PROBLEM REQUIREMENTS: Using the data below, copy out all lines with the word "cone".

(Object state comparisons)
Start of Block
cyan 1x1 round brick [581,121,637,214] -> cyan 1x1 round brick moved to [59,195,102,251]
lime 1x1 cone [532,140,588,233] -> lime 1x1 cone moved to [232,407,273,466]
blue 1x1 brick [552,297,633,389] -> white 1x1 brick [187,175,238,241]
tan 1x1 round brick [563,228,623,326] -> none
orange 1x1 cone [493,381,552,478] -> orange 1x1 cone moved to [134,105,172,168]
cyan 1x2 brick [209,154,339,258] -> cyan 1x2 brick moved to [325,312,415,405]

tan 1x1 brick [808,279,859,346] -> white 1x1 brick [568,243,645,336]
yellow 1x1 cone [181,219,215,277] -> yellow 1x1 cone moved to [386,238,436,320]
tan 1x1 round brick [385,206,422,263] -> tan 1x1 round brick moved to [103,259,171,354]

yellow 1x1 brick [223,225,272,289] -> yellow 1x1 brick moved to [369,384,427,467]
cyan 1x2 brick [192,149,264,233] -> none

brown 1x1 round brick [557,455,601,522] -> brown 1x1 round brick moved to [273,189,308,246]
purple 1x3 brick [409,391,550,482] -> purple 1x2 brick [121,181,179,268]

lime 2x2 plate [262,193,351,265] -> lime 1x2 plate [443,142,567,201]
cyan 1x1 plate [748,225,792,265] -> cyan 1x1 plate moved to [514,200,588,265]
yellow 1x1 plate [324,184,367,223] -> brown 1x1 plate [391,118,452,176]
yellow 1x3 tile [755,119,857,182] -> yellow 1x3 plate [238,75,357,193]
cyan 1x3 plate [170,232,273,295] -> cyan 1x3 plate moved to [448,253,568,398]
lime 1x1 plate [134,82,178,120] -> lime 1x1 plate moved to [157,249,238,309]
End of Block
ANSWER BOX:
lime 1x1 cone [532,140,588,233] -> lime 1x1 cone moved to [232,407,273,466]
orange 1x1 cone [493,381,552,478] -> orange 1x1 cone moved to [134,105,172,168]
yellow 1x1 cone [181,219,215,277] -> yellow 1x1 cone moved to [386,238,436,320]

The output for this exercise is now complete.